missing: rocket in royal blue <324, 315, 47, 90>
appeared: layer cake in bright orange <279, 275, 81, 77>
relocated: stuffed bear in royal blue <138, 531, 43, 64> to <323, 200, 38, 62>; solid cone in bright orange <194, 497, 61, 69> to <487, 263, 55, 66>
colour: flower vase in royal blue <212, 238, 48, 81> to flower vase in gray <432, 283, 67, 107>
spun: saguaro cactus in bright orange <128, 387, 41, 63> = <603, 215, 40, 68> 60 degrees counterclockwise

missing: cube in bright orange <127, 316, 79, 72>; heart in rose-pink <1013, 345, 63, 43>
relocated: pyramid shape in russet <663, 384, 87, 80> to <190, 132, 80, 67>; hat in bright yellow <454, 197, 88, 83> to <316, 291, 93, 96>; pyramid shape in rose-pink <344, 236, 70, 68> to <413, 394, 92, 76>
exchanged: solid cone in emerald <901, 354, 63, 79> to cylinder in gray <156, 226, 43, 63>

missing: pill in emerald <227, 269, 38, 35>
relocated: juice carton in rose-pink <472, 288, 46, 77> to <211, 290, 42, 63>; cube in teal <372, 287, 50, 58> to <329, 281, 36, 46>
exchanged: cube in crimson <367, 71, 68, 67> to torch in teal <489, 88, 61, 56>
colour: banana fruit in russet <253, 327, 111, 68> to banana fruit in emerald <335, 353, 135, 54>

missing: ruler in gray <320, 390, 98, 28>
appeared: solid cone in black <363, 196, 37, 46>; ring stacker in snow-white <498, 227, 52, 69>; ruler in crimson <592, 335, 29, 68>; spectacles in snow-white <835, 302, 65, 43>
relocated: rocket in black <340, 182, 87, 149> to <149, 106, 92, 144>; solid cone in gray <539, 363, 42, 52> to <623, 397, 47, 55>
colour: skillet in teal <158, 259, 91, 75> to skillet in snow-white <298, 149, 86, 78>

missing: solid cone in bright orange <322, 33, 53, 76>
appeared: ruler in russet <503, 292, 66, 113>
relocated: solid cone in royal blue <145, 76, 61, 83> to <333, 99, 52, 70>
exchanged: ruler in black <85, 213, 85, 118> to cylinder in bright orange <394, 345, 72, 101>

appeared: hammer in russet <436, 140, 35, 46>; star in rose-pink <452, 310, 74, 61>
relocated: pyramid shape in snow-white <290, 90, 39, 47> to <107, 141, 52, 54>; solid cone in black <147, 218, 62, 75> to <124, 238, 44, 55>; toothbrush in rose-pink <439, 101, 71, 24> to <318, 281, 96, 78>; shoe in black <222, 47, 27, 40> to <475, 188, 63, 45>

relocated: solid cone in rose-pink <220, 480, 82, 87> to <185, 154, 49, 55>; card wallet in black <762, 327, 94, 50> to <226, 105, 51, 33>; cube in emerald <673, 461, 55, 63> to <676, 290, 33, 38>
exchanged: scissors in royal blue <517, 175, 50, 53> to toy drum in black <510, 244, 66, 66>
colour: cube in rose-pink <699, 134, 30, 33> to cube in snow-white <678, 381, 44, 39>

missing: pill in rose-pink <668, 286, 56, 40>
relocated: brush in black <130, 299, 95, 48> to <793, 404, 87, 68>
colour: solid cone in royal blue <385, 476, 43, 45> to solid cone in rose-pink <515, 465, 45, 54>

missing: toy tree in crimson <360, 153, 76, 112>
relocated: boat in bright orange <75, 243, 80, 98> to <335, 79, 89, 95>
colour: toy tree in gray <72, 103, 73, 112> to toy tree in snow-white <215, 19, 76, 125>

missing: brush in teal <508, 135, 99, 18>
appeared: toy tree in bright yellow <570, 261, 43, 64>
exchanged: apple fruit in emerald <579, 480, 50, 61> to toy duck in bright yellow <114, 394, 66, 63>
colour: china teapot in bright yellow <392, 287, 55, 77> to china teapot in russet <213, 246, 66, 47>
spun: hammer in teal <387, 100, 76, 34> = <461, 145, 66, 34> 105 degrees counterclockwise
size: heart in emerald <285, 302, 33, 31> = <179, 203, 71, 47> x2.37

WORK ORDER. Please retype the top of the data exactly, down to and including the line that holds "relocated: stuffed bear", and nothing further.

ANSWER TO THE EXERCISE.
missing: rocket in royal blue <324, 315, 47, 90>
appeared: layer cake in bright orange <279, 275, 81, 77>
relocated: stuffed bear in royal blue <138, 531, 43, 64> to <323, 200, 38, 62>; solid cone in bright orange <194, 497, 61, 69> to <487, 263, 55, 66>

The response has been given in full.